**Exercise details**
From the line with "blue brick B3:D4" to the line with "yellow slope F8:F9", retype every line exactly, including those two, and leave out the rest of the data below.

**Data section**

^^^^^^^^

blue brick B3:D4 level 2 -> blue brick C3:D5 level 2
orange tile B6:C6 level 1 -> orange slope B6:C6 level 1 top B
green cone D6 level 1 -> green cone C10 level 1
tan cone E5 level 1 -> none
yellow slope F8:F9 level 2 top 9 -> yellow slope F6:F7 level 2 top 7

^^^^^^^^

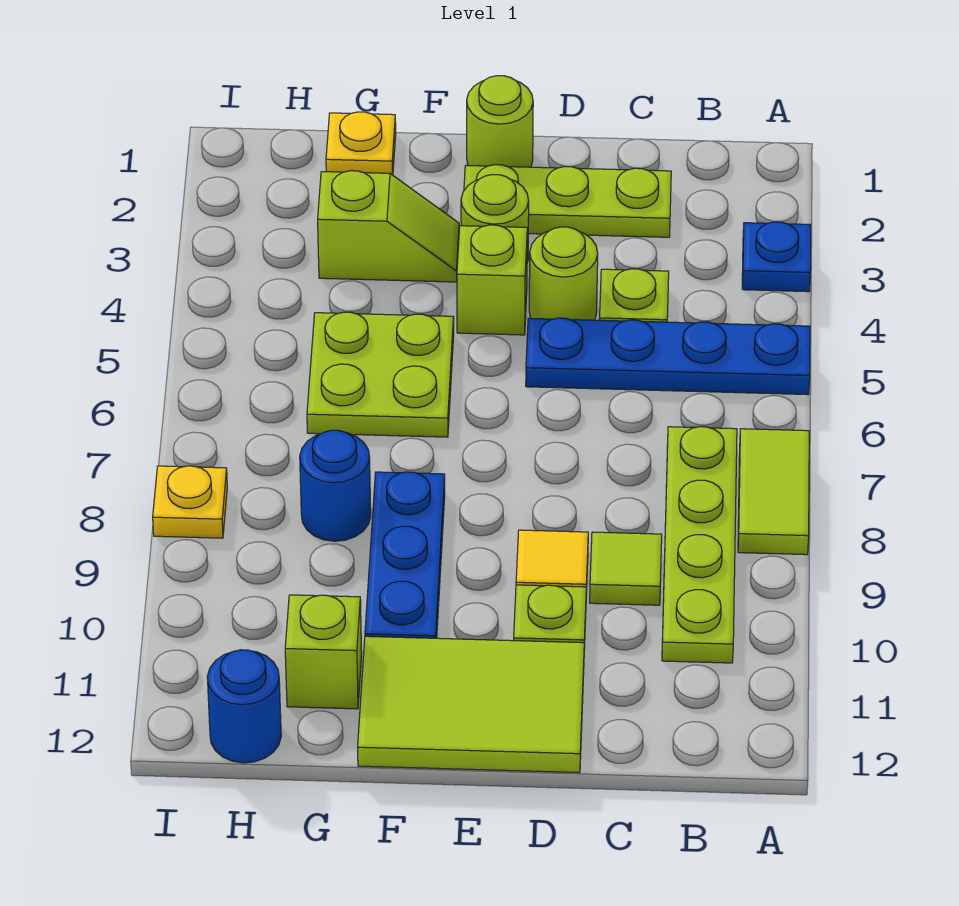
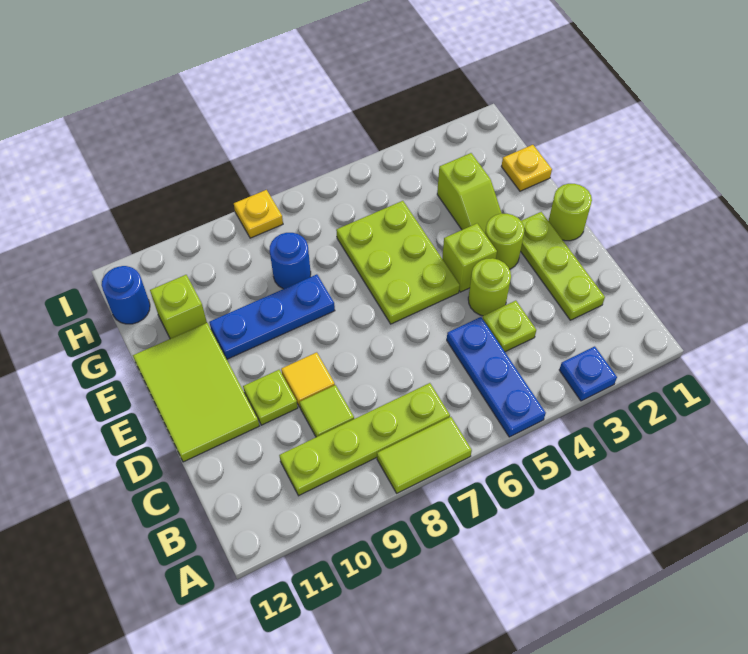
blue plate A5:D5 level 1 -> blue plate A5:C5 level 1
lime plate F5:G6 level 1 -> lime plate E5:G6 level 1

^^^^^^^^

**Result of this task**
blue brick B3:D4 level 2 -> blue brick C3:D5 level 2
orange tile B6:C6 level 1 -> orange slope B6:C6 level 1 top B
green cone D6 level 1 -> green cone C10 level 1
tan cone E5 level 1 -> none
yellow slope F8:F9 level 2 top 9 -> yellow slope F6:F7 level 2 top 7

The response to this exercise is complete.